## REQUIREMENT
Retype everything in the entries that follow, exactly as shown.

## PROVIDED ENTRIES
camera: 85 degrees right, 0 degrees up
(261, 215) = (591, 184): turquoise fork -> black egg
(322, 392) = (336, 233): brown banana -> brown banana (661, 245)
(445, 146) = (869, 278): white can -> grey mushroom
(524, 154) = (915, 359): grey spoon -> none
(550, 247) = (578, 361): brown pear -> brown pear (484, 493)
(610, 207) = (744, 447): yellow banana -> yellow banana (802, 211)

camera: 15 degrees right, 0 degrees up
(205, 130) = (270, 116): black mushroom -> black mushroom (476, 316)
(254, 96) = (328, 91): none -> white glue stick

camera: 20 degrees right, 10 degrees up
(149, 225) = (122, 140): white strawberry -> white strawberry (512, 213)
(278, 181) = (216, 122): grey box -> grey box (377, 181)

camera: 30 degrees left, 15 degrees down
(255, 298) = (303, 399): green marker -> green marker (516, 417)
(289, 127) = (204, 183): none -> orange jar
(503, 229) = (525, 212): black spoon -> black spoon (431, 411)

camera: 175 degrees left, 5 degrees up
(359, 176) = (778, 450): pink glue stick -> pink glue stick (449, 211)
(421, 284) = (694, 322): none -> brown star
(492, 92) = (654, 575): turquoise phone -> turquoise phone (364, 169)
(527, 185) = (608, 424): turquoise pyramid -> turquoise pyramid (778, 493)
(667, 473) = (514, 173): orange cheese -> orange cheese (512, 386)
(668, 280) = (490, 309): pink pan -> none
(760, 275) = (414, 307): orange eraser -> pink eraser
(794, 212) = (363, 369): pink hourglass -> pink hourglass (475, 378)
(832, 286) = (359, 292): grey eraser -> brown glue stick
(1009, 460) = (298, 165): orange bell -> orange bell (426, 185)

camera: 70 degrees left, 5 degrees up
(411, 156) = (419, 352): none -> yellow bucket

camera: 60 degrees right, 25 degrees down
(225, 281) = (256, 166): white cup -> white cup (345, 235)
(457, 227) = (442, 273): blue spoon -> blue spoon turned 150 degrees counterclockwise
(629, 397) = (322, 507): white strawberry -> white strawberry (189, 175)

## THE ANSWER
camera: 85 degrees right, 0 degrees up
(261, 215) = (591, 184): turquoise fork -> black egg
(322, 392) = (336, 233): brown banana -> brown banana (661, 245)
(445, 146) = (869, 278): white can -> grey mushroom
(524, 154) = (915, 359): grey spoon -> none
(550, 247) = (578, 361): brown pear -> brown pear (484, 493)
(610, 207) = (744, 447): yellow banana -> yellow banana (802, 211)

camera: 15 degrees right, 0 degrees up
(205, 130) = (270, 116): black mushroom -> black mushroom (476, 316)
(254, 96) = (328, 91): none -> white glue stick

camera: 20 degrees right, 10 degrees up
(149, 225) = (122, 140): white strawberry -> white strawberry (512, 213)
(278, 181) = (216, 122): grey box -> grey box (377, 181)

camera: 30 degrees left, 15 degrees down
(255, 298) = (303, 399): green marker -> green marker (516, 417)
(289, 127) = (204, 183): none -> orange jar
(503, 229) = (525, 212): black spoon -> black spoon (431, 411)

camera: 175 degrees left, 5 degrees up
(359, 176) = (778, 450): pink glue stick -> pink glue stick (449, 211)
(421, 284) = (694, 322): none -> brown star
(492, 92) = (654, 575): turquoise phone -> turquoise phone (364, 169)
(527, 185) = (608, 424): turquoise pyramid -> turquoise pyramid (778, 493)
(667, 473) = (514, 173): orange cheese -> orange cheese (512, 386)
(668, 280) = (490, 309): pink pan -> none
(760, 275) = (414, 307): orange eraser -> pink eraser
(794, 212) = (363, 369): pink hourglass -> pink hourglass (475, 378)
(832, 286) = (359, 292): grey eraser -> brown glue stick
(1009, 460) = (298, 165): orange bell -> orange bell (426, 185)

camera: 70 degrees left, 5 degrees up
(411, 156) = (419, 352): none -> yellow bucket

camera: 60 degrees right, 25 degrees down
(225, 281) = (256, 166): white cup -> white cup (345, 235)
(457, 227) = (442, 273): blue spoon -> blue spoon turned 150 degrees counterclockwise
(629, 397) = (322, 507): white strawberry -> white strawberry (189, 175)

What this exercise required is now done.